>>>>

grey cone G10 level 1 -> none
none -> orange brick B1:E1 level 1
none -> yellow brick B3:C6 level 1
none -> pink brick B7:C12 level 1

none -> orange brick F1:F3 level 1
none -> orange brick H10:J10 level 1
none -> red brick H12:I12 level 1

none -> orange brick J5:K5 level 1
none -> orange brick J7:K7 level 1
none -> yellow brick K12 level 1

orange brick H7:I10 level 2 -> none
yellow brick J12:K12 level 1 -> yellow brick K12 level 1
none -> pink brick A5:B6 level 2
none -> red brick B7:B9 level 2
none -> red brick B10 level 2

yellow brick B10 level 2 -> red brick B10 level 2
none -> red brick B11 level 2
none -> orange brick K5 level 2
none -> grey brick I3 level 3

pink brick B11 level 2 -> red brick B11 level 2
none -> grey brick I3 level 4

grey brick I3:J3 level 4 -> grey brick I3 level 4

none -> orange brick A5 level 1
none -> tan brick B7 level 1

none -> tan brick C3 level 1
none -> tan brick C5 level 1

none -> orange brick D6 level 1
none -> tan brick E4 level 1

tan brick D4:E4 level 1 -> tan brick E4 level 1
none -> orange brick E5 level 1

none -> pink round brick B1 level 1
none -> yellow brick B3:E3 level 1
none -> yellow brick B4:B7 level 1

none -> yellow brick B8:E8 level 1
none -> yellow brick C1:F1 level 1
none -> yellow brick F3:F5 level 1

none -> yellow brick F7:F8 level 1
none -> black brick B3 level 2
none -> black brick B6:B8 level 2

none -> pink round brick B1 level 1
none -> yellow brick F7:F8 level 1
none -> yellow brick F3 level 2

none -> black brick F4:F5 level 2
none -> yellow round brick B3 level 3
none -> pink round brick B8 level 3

<<<<

→ **WHAT YOU NEED TO DO**
Would you reproduce the material above in full, exactly as given?

→ **OUTPUT FOR THIS EXERCISE**
grey cone G10 level 1 -> none
none -> orange brick B1:E1 level 1
none -> yellow brick B3:C6 level 1
none -> pink brick B7:C12 level 1

none -> orange brick F1:F3 level 1
none -> orange brick H10:J10 level 1
none -> red brick H12:I12 level 1

none -> orange brick J5:K5 level 1
none -> orange brick J7:K7 level 1
none -> yellow brick K12 level 1

orange brick H7:I10 level 2 -> none
yellow brick J12:K12 level 1 -> yellow brick K12 level 1
none -> pink brick A5:B6 level 2
none -> red brick B7:B9 level 2
none -> red brick B10 level 2

yellow brick B10 level 2 -> red brick B10 level 2
none -> red brick B11 level 2
none -> orange brick K5 level 2
none -> grey brick I3 level 3

pink brick B11 level 2 -> red brick B11 level 2
none -> grey brick I3 level 4

grey brick I3:J3 level 4 -> grey brick I3 level 4

none -> orange brick A5 level 1
none -> tan brick B7 level 1

none -> tan brick C3 level 1
none -> tan brick C5 level 1

none -> orange brick D6 level 1
none -> tan brick E4 level 1

tan brick D4:E4 level 1 -> tan brick E4 level 1
none -> orange brick E5 level 1

none -> pink round brick B1 level 1
none -> yellow brick B3:E3 level 1
none -> yellow brick B4:B7 level 1

none -> yellow brick B8:E8 level 1
none -> yellow brick C1:F1 level 1
none -> yellow brick F3:F5 level 1

none -> yellow brick F7:F8 level 1
none -> black brick B3 level 2
none -> black brick B6:B8 level 2

none -> pink round brick B1 level 1
none -> yellow brick F7:F8 level 1
none -> yellow brick F3 level 2

none -> black brick F4:F5 level 2
none -> yellow round brick B3 level 3
none -> pink round brick B8 level 3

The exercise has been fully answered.